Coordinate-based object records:
>>

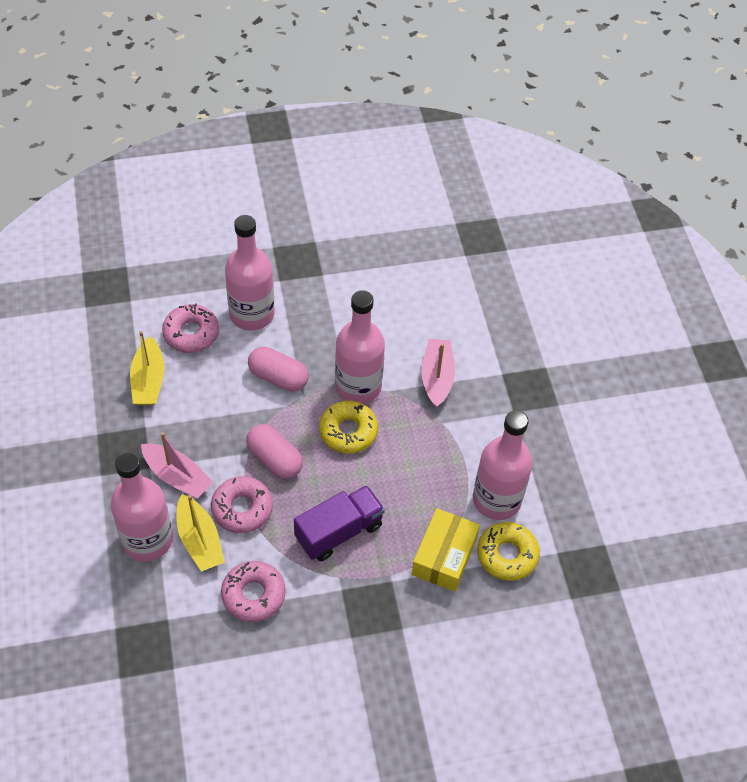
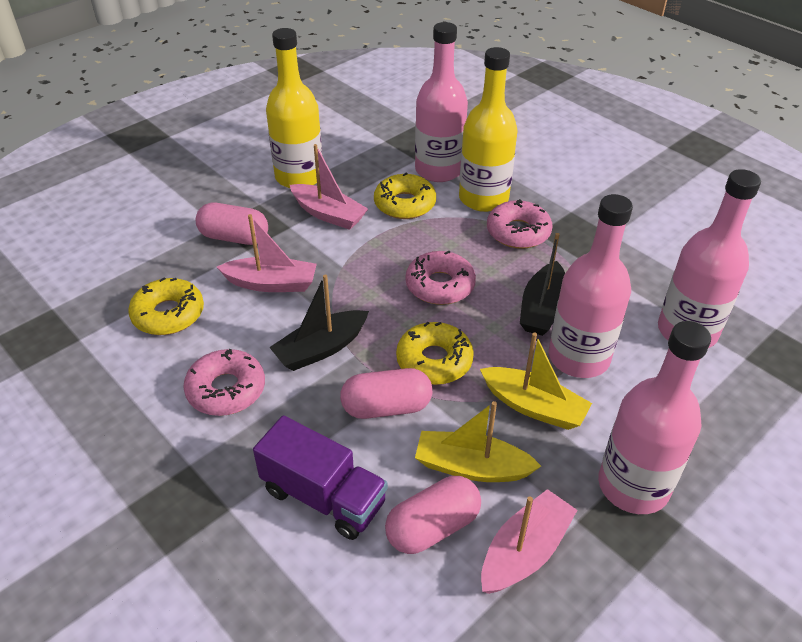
black boat: 0 -> 2
pink boat: 2 -> 3
pink capsule: 2 -> 3
yellow bottle: 0 -> 2
yellow box: 1 -> 0
yellow donut: 2 -> 3

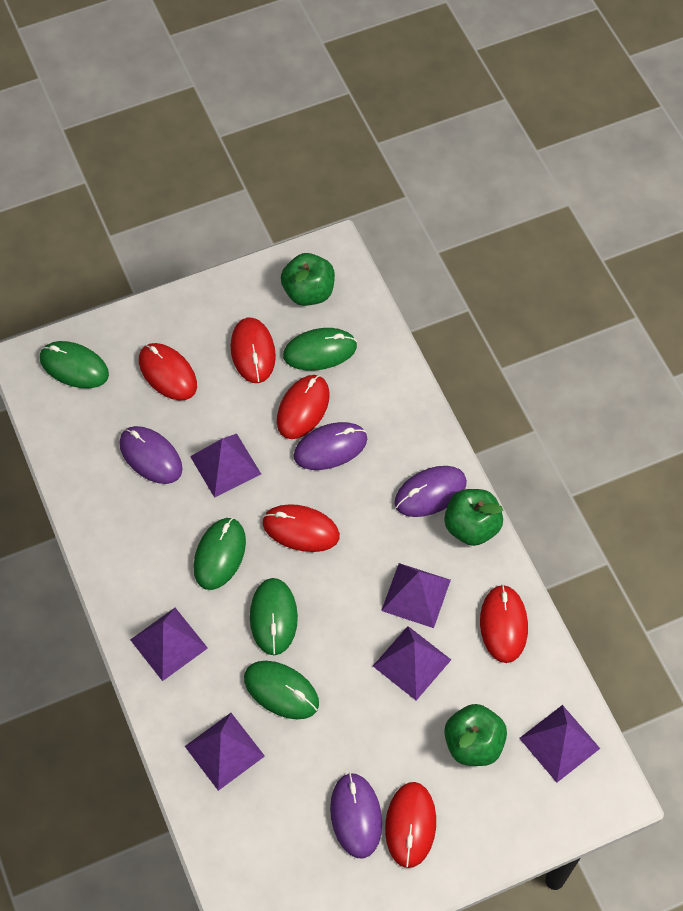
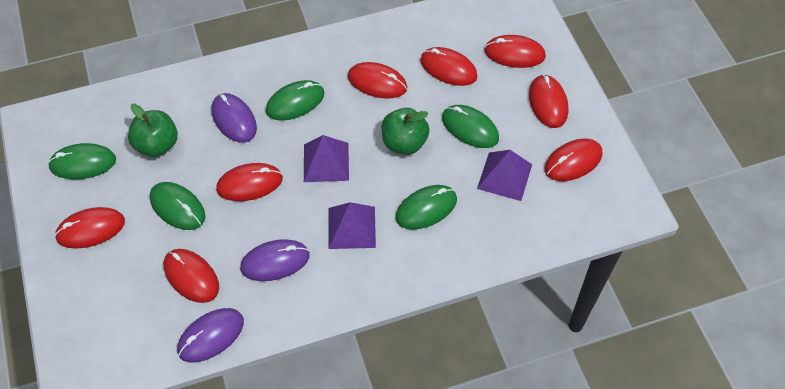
green apple: 3 -> 2
purple mouse: 4 -> 3
purple pyramid: 6 -> 3
red mouse: 6 -> 8

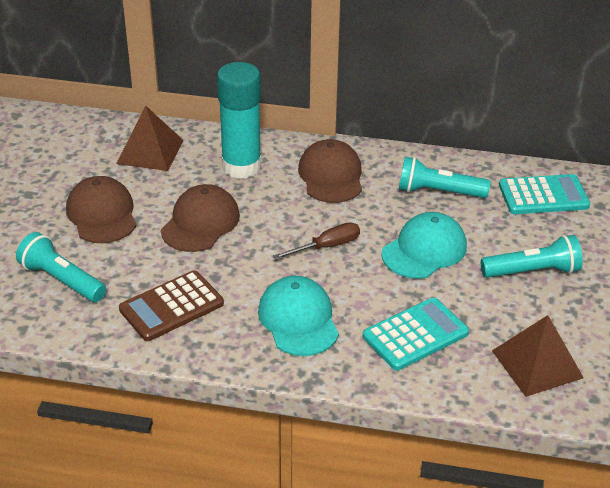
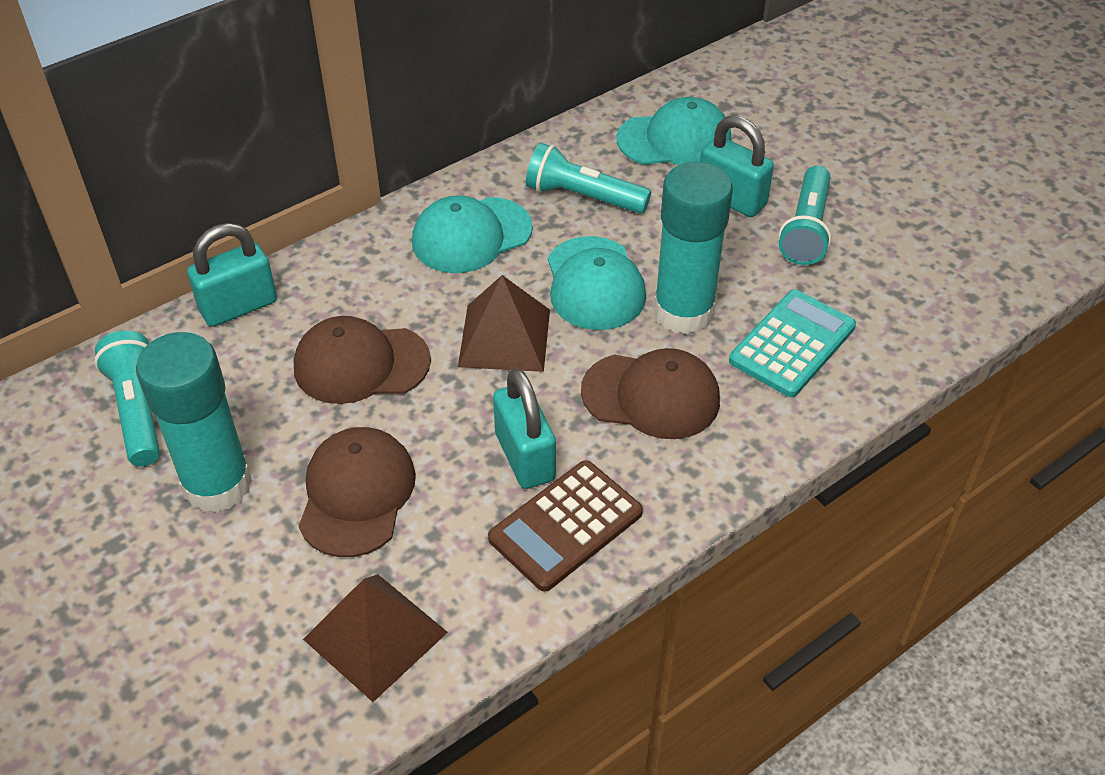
brown screwdriver: 1 -> 0
turquoise calculator: 2 -> 1
turquoise cap: 2 -> 3
turquoise glue stick: 1 -> 2
turquoise padlock: 0 -> 3

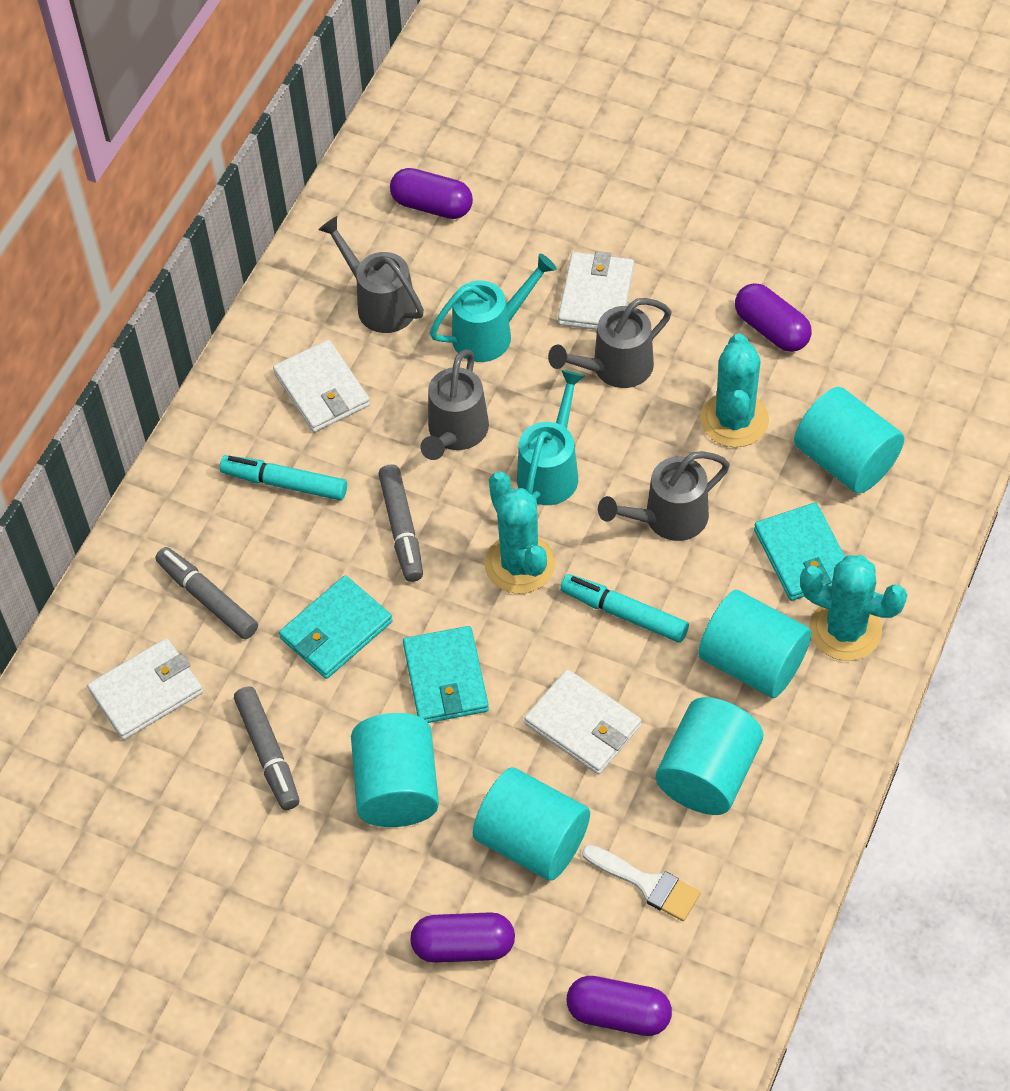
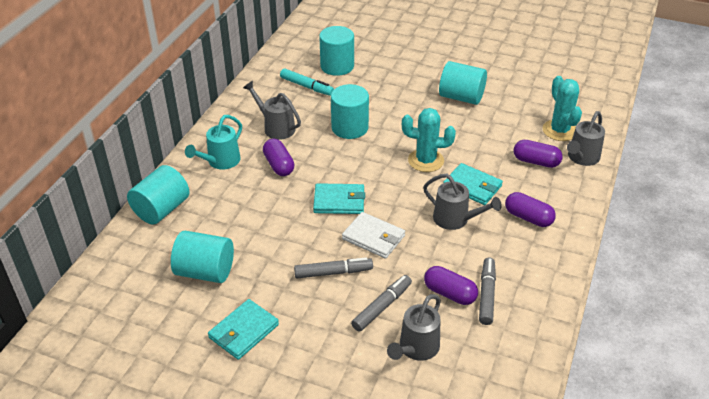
turquoise cactus: 3 -> 2
turquoise marker: 2 -> 1
turquoise watering can: 2 -> 1
white brush: 1 -> 0
white wallet: 4 -> 1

<<

WORK ITEM ▸ An exact copy of the records is required. Pictures do not belong in it.

THE ANSWER ▸
black boat: 0 -> 2
pink boat: 2 -> 3
pink capsule: 2 -> 3
yellow bottle: 0 -> 2
yellow box: 1 -> 0
yellow donut: 2 -> 3

green apple: 3 -> 2
purple mouse: 4 -> 3
purple pyramid: 6 -> 3
red mouse: 6 -> 8

brown screwdriver: 1 -> 0
turquoise calculator: 2 -> 1
turquoise cap: 2 -> 3
turquoise glue stick: 1 -> 2
turquoise padlock: 0 -> 3

turquoise cactus: 3 -> 2
turquoise marker: 2 -> 1
turquoise watering can: 2 -> 1
white brush: 1 -> 0
white wallet: 4 -> 1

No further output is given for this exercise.